▶ _WHAT YOU WILL DO_
Please repeat the listing below exactly, but do not include its pictures.

Start of Block

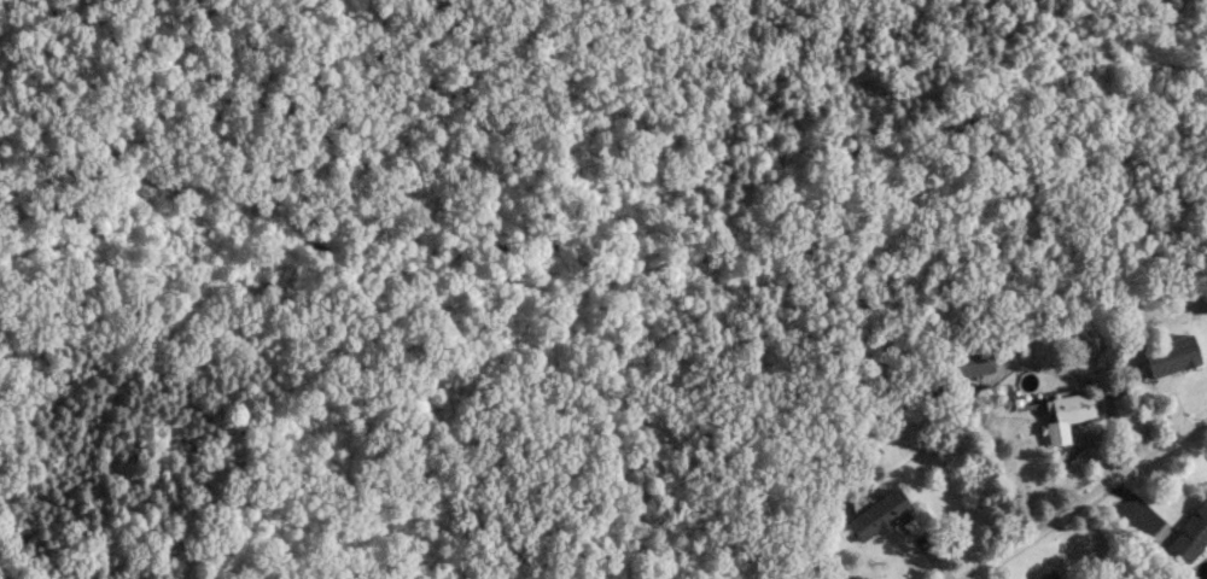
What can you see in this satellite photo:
building: (1168, 355)
building: (965, 363)
building: (1063, 415)
road: (1089, 499)
building: (875, 514)
building: (1188, 532)
building: (1044, 574)

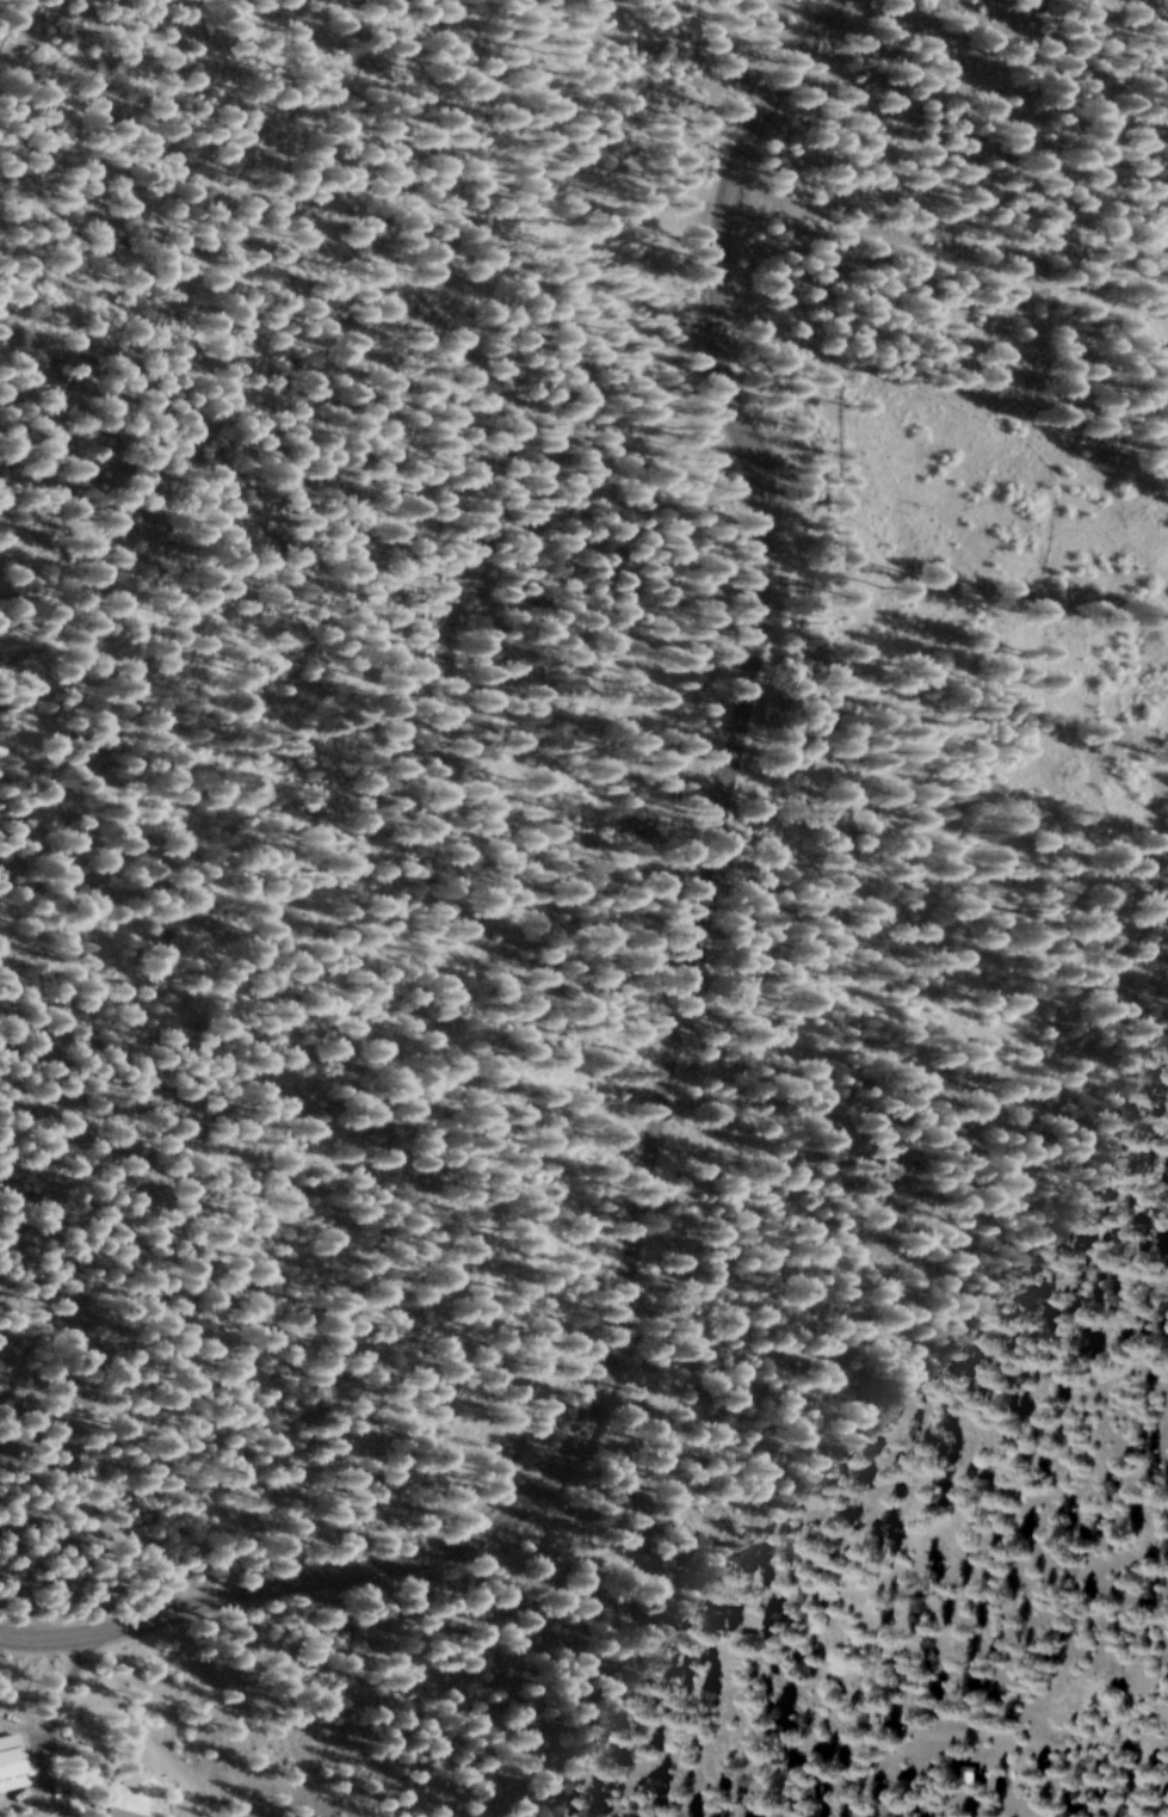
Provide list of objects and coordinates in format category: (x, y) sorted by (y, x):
road: (189, 132)
road: (744, 456)
road: (536, 1480)
building: (13, 1763)
building: (115, 1812)

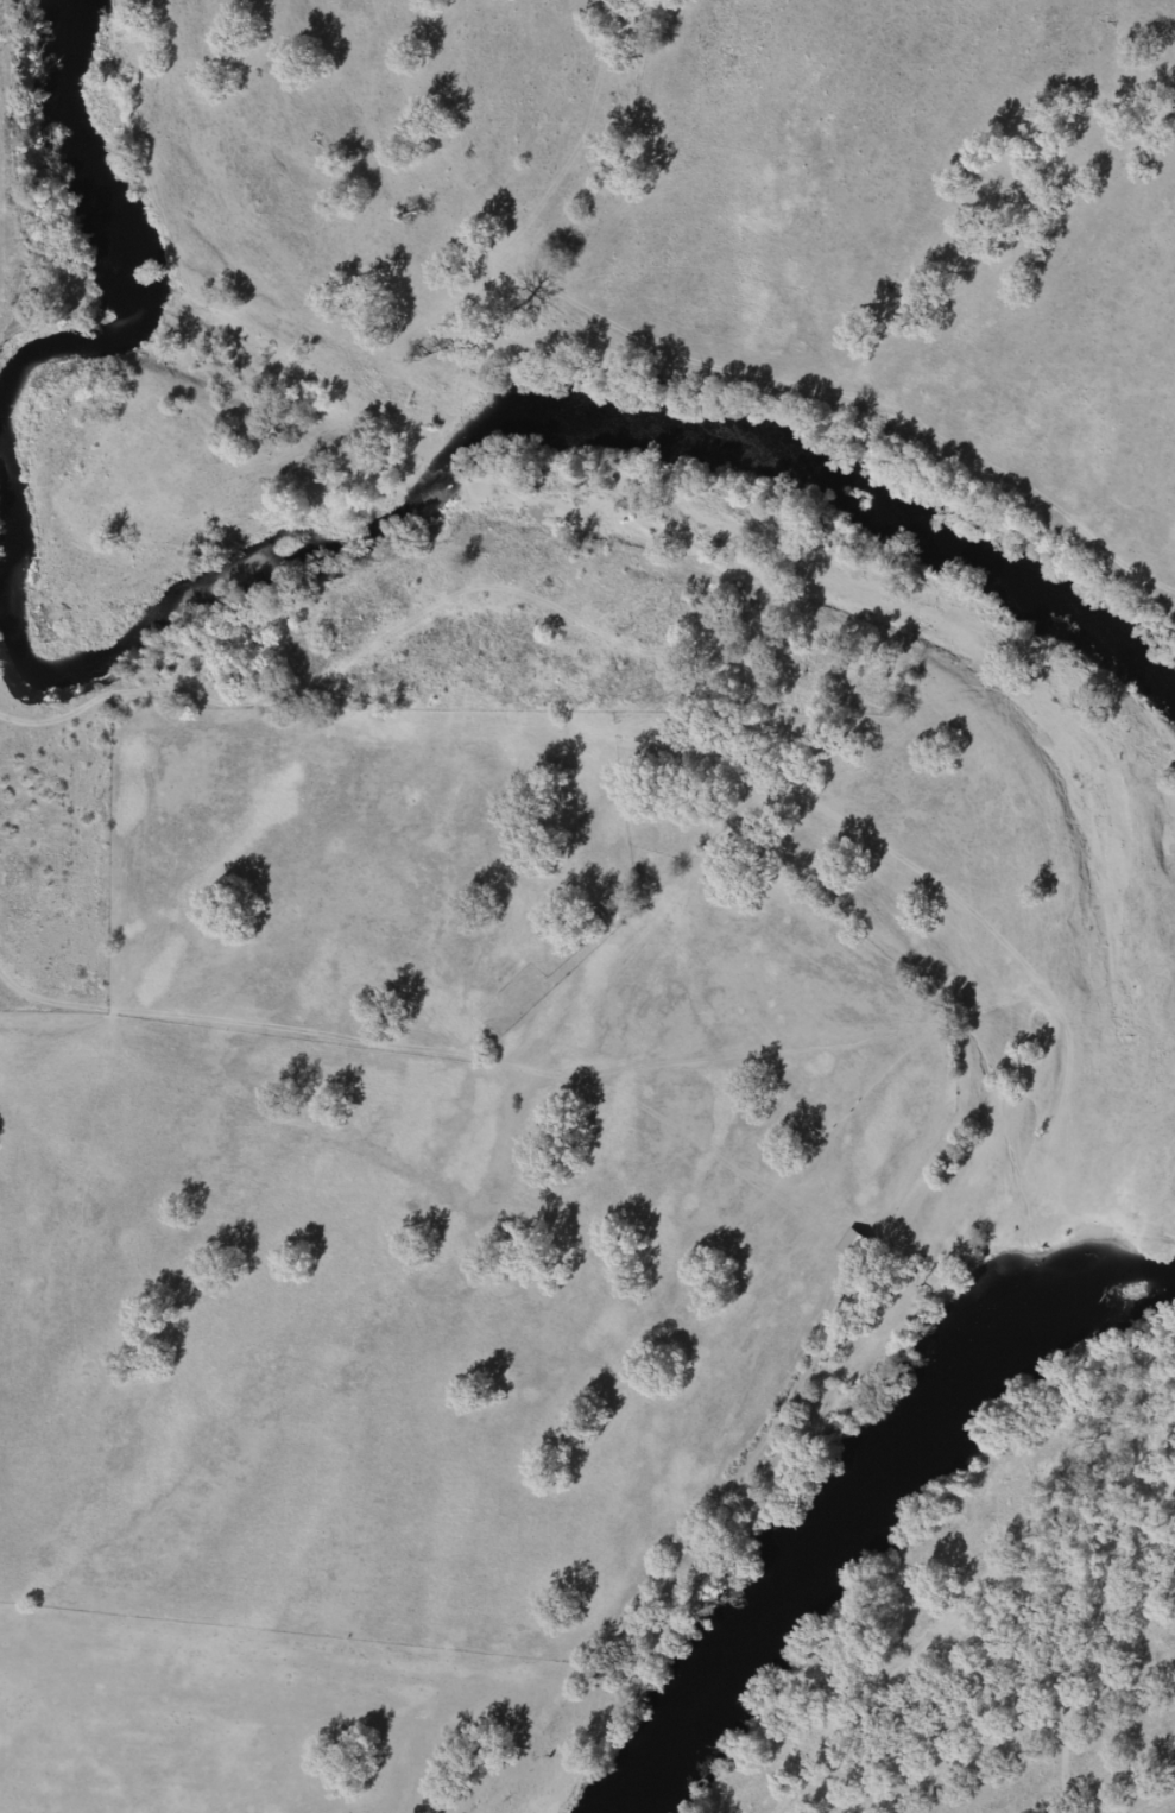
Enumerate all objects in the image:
river: (294, 577)
road: (357, 730)
building: (846, 1245)
river: (867, 1513)
road: (968, 1661)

End of Block

▶ _RESULT OF THE TASK_
What can you see in this satellite photo:
building: (1168, 355)
building: (965, 363)
building: (1063, 415)
road: (1089, 499)
building: (875, 514)
building: (1188, 532)
building: (1044, 574)

Provide list of objects and coordinates in format category: (x, y) sorted by (y, x):
road: (189, 132)
road: (744, 456)
road: (536, 1480)
building: (13, 1763)
building: (115, 1812)

Enumerate all objects in the image:
river: (294, 577)
road: (357, 730)
building: (846, 1245)
river: (867, 1513)
road: (968, 1661)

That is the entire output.